[Excerpts from a dataset]
=== Begin Enclosure ===
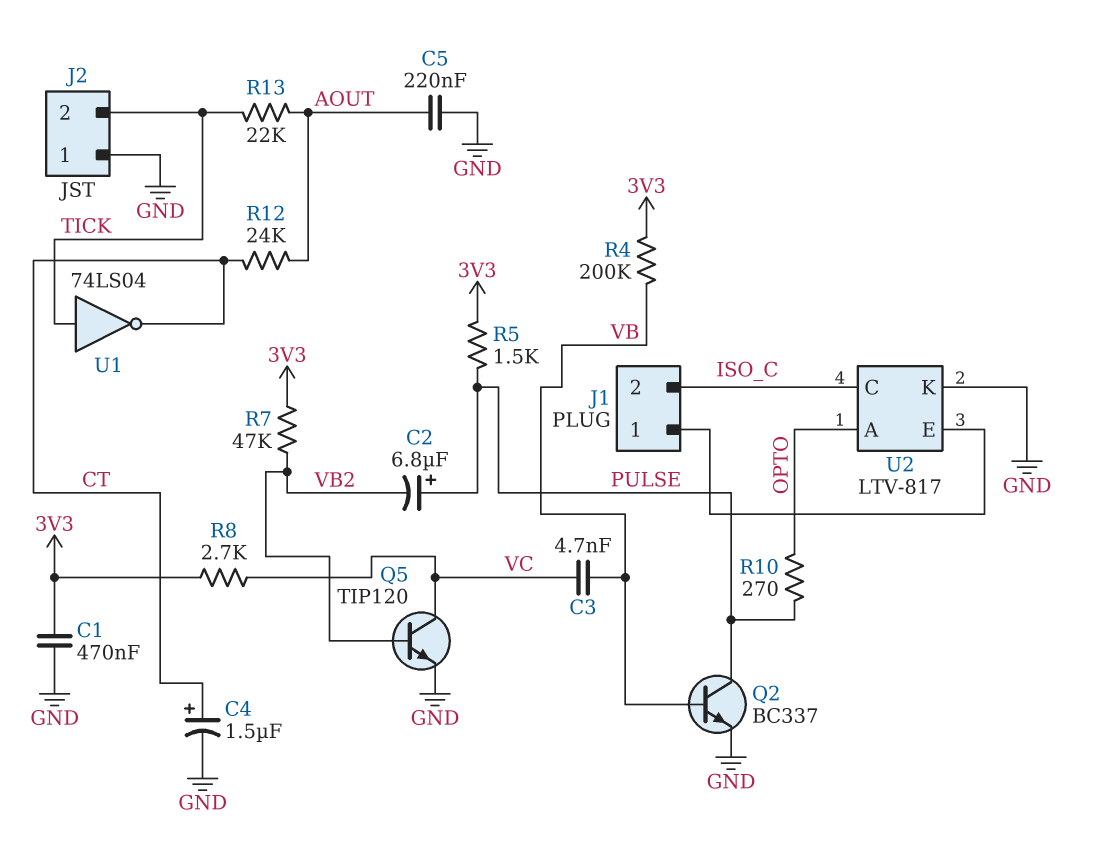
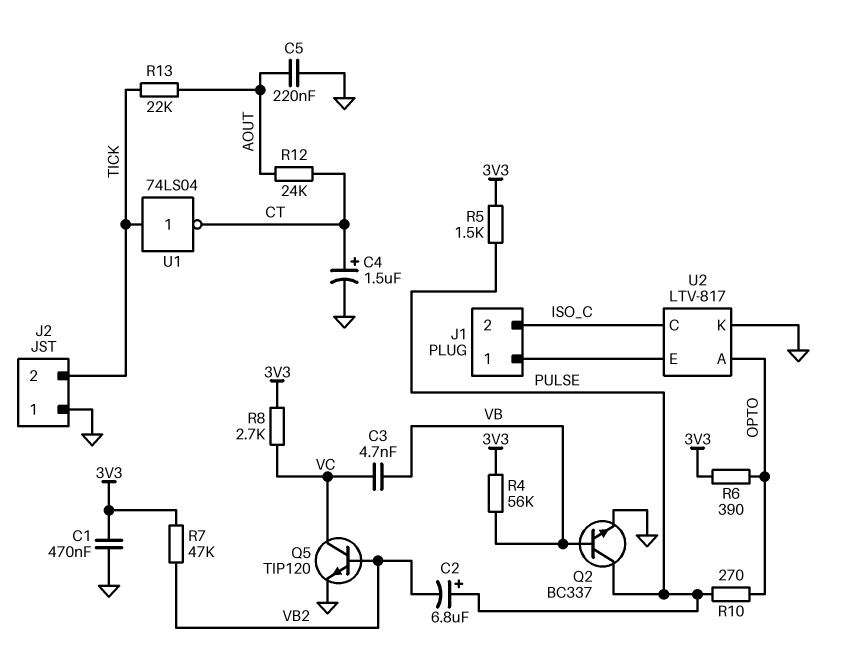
R4: 200k (3V3, VB) -> 56k (3V3, VB)
R6: none -> 390 (3V3, OPTO)

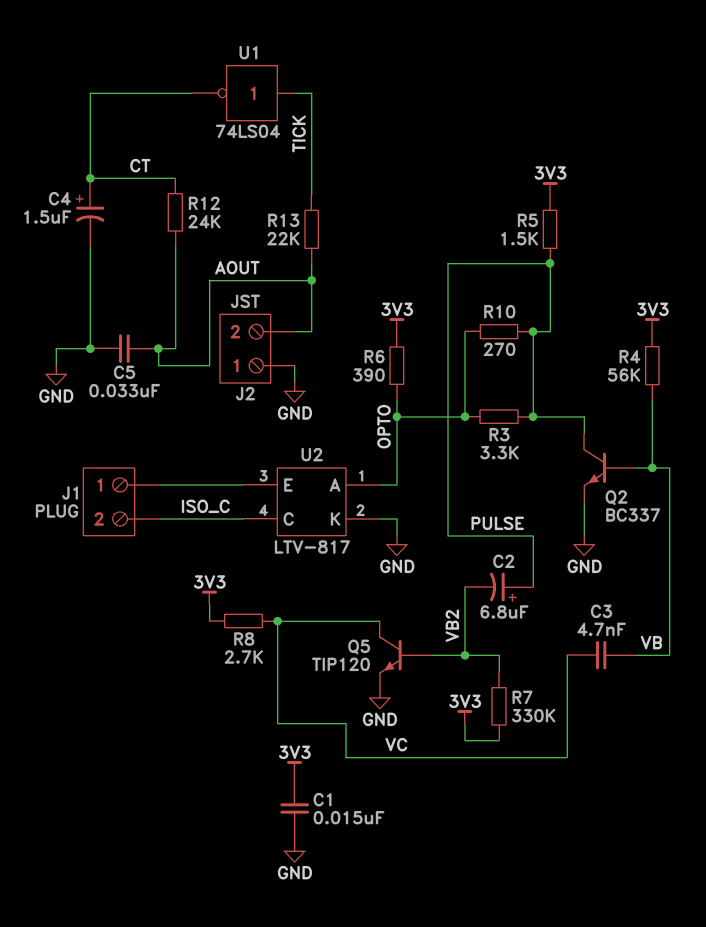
C1: 470nF (3V3, GND) -> 15nF (3V3, GND)
C5: 220nF (AOUT, GND) -> 33nF (AOUT, GND)
J2 pin 2: TICK -> AOUT
R3: none -> 3.3k (OPTO, PULSE)
R7: 47k (3V3, VB2) -> 330k (3V3, VB2)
=== End Enclosure ===
» Assigned task: Your answer should be every entry repeated exactly, minus the pictures.

» Result of this task:
R4: 200k (3V3, VB) -> 56k (3V3, VB)
R6: none -> 390 (3V3, OPTO)

C1: 470nF (3V3, GND) -> 15nF (3V3, GND)
C5: 220nF (AOUT, GND) -> 33nF (AOUT, GND)
J2 pin 2: TICK -> AOUT
R3: none -> 3.3k (OPTO, PULSE)
R7: 47k (3V3, VB2) -> 330k (3V3, VB2)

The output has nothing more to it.